### [Activity]
Leaving out the pictures, please retype each record exactly.

### [Scene images with change listings]
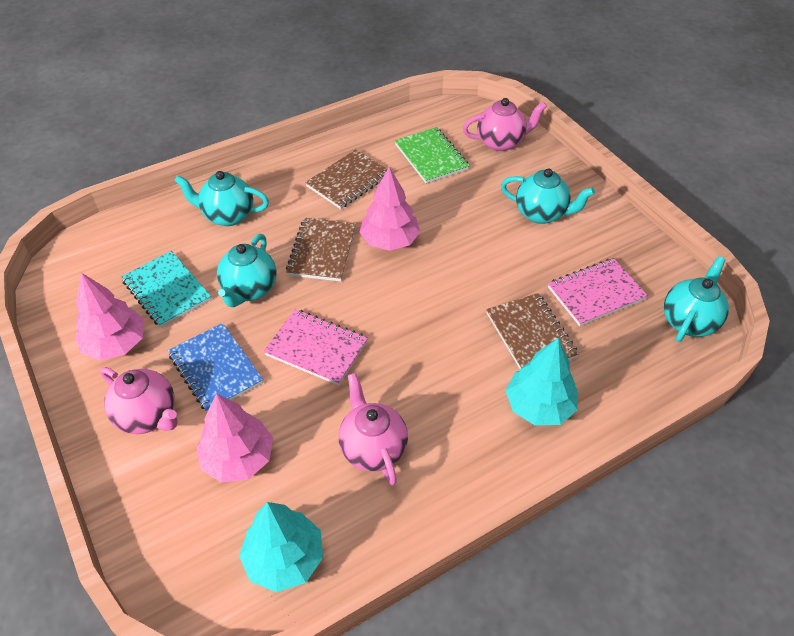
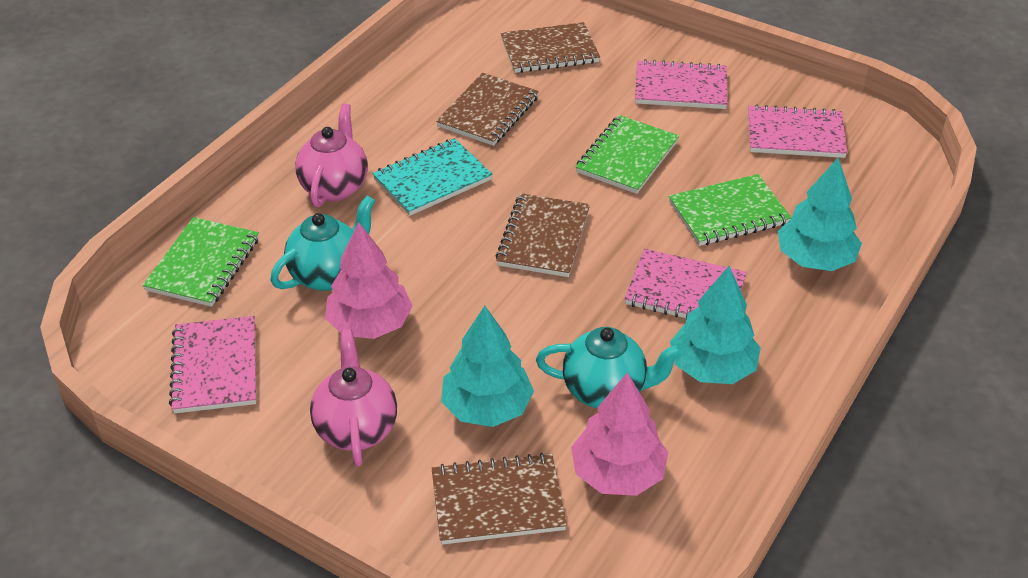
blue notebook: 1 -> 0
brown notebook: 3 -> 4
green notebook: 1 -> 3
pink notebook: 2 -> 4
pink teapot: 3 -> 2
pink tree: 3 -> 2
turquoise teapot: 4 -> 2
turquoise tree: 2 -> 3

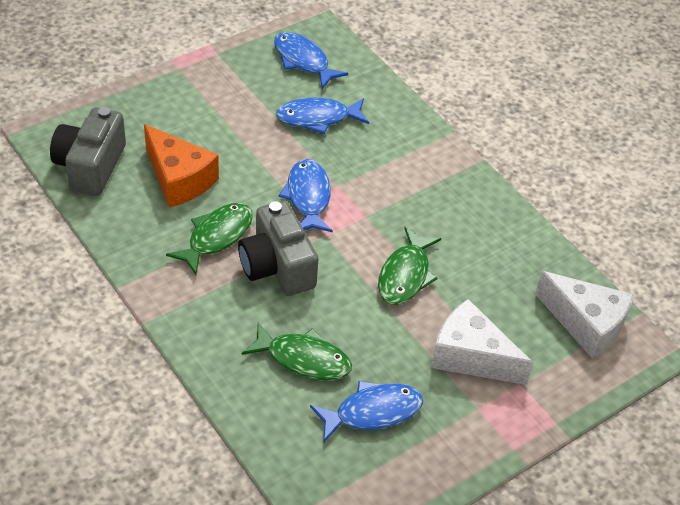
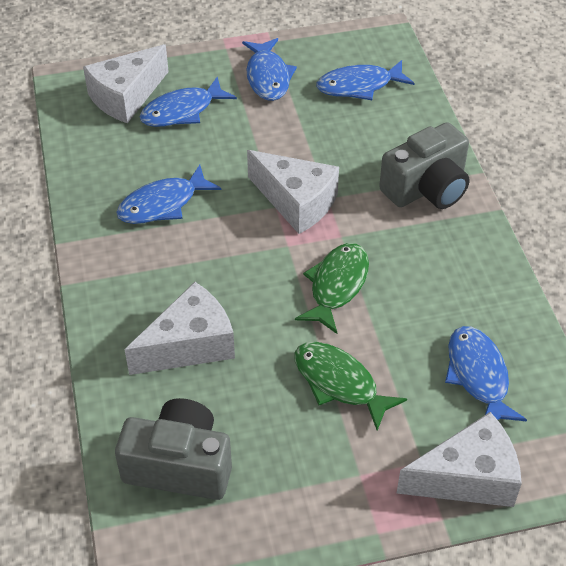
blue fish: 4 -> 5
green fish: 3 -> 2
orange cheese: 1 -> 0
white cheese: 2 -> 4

### [Exercise solution]
blue notebook: 1 -> 0
brown notebook: 3 -> 4
green notebook: 1 -> 3
pink notebook: 2 -> 4
pink teapot: 3 -> 2
pink tree: 3 -> 2
turquoise teapot: 4 -> 2
turquoise tree: 2 -> 3

blue fish: 4 -> 5
green fish: 3 -> 2
orange cheese: 1 -> 0
white cheese: 2 -> 4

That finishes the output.